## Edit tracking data
╔══

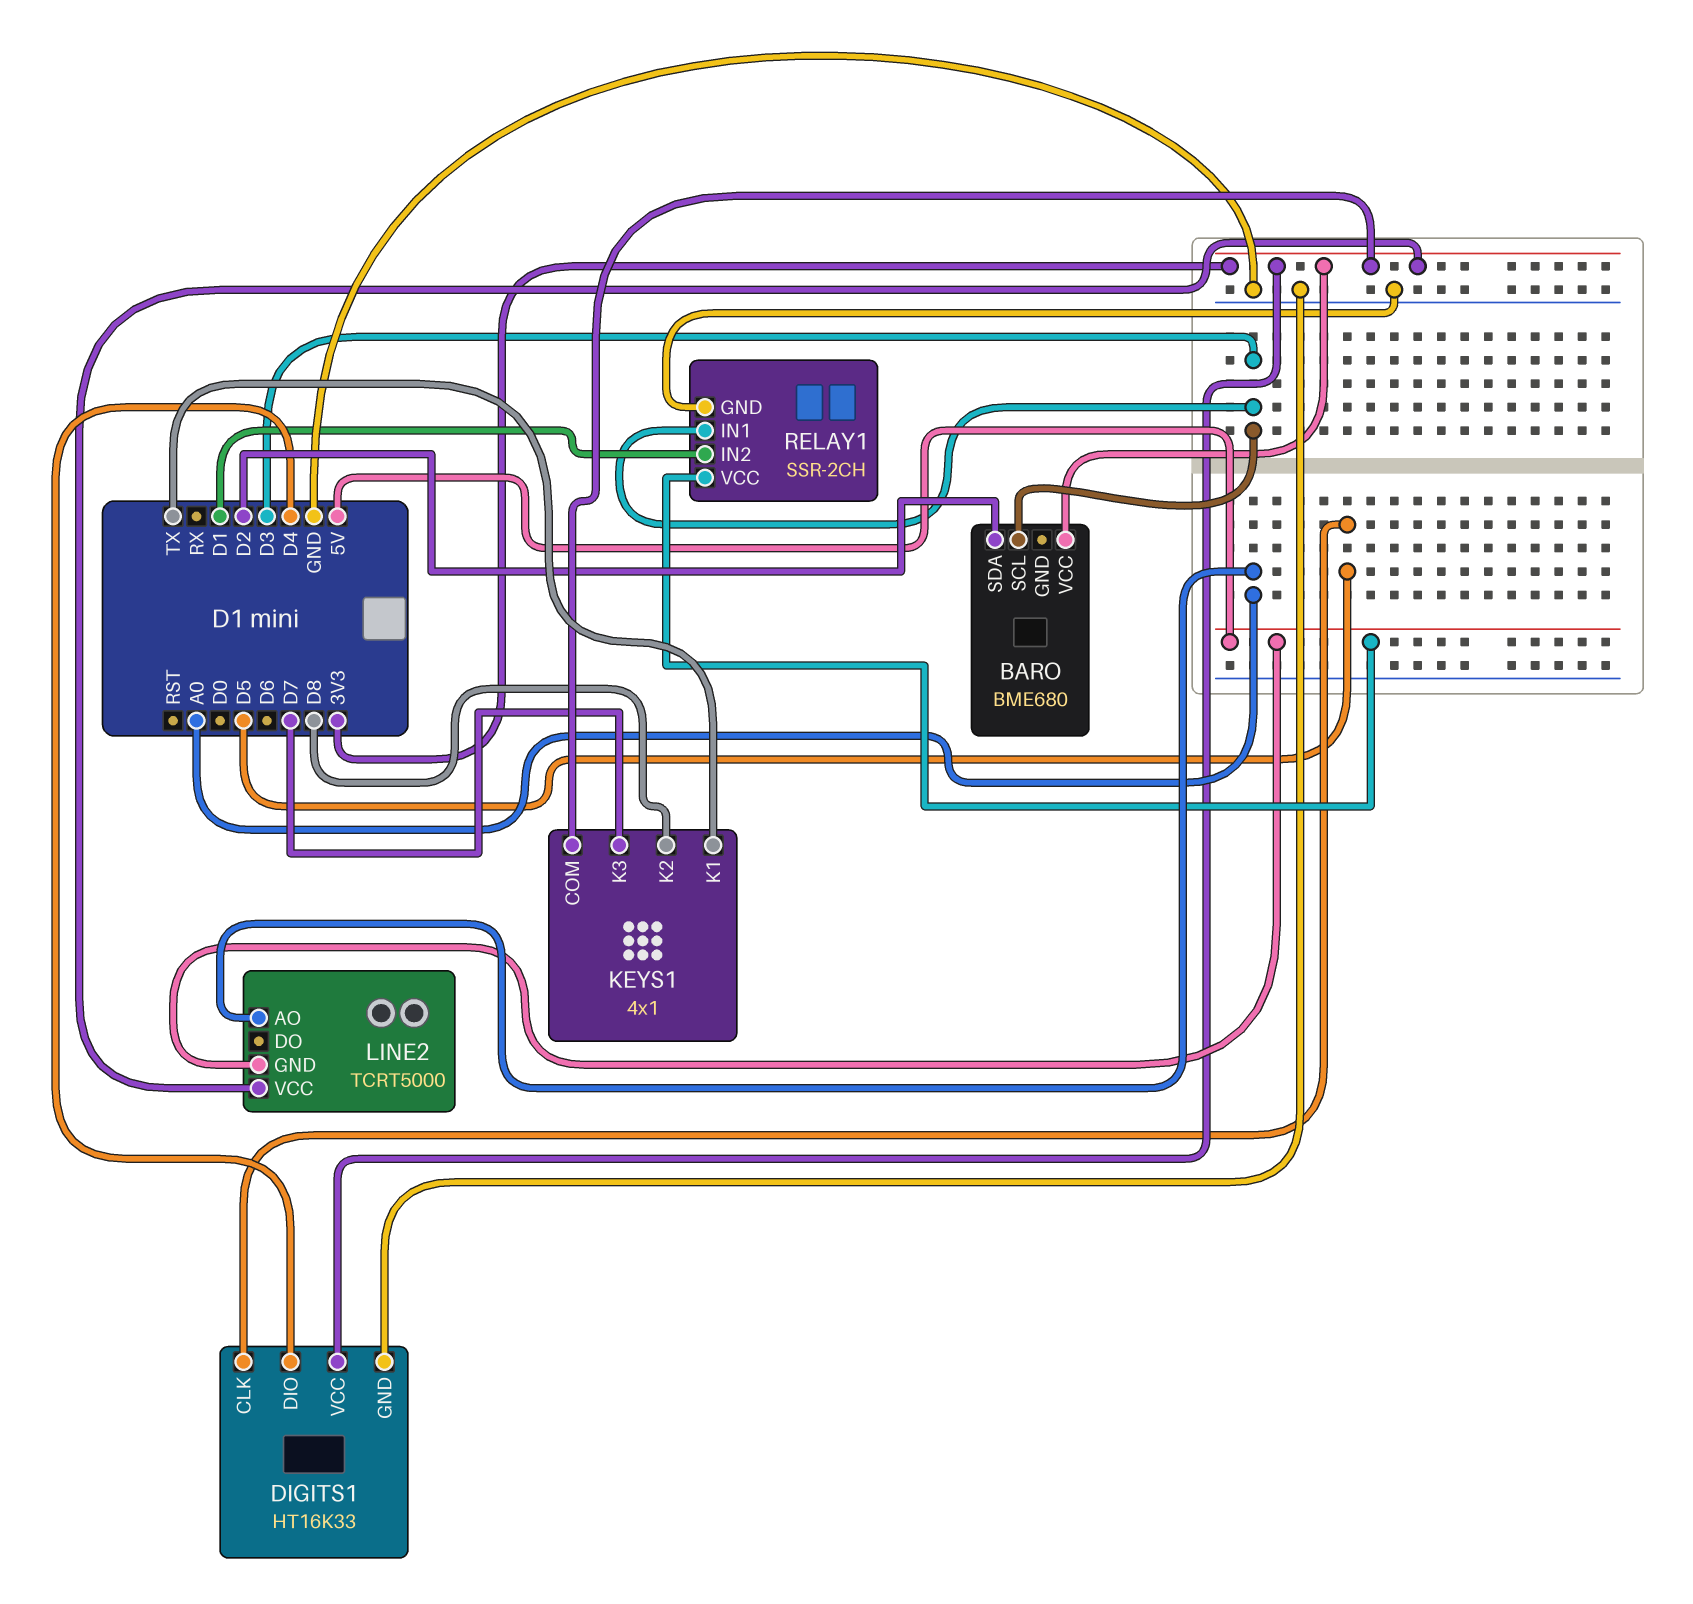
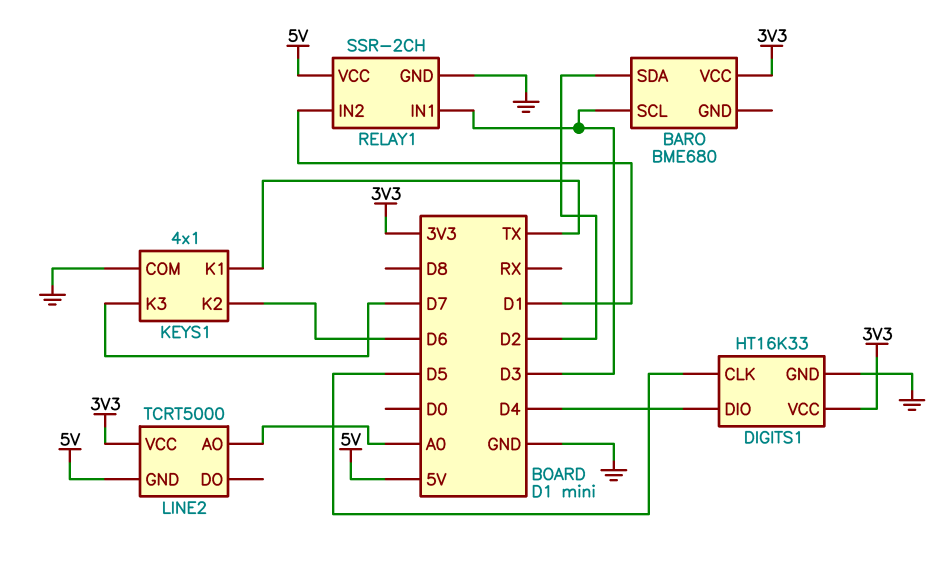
KEYS1 pin COM: 3V3 -> GND
KEYS1 pin K2: D8 -> D6

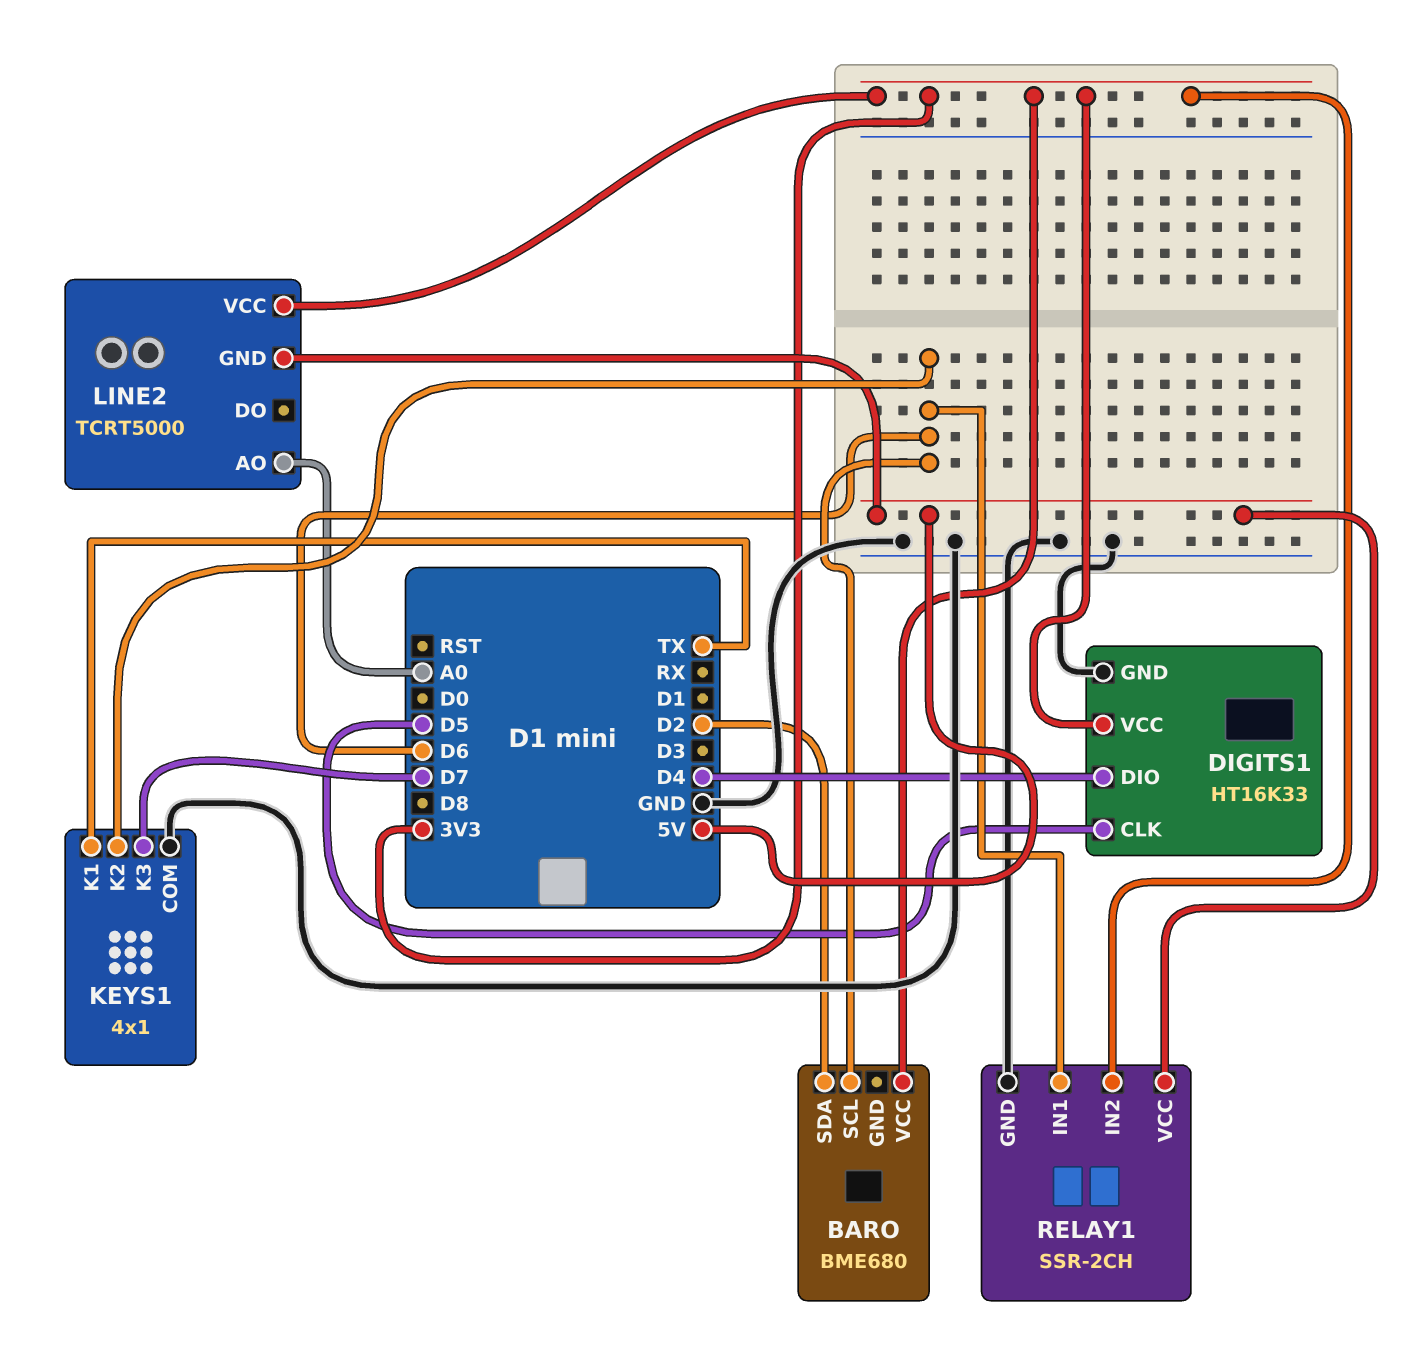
BARO pin SCL: D3 -> D6
RELAY1 pin IN1: D3 -> D6
RELAY1 pin IN2: D1 -> 3V3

╚══

## ASSIGNMENT
Please retype the records above exactly, but leave out any pictures.

## ANSWER BELOW
KEYS1 pin COM: 3V3 -> GND
KEYS1 pin K2: D8 -> D6

BARO pin SCL: D3 -> D6
RELAY1 pin IN1: D3 -> D6
RELAY1 pin IN2: D1 -> 3V3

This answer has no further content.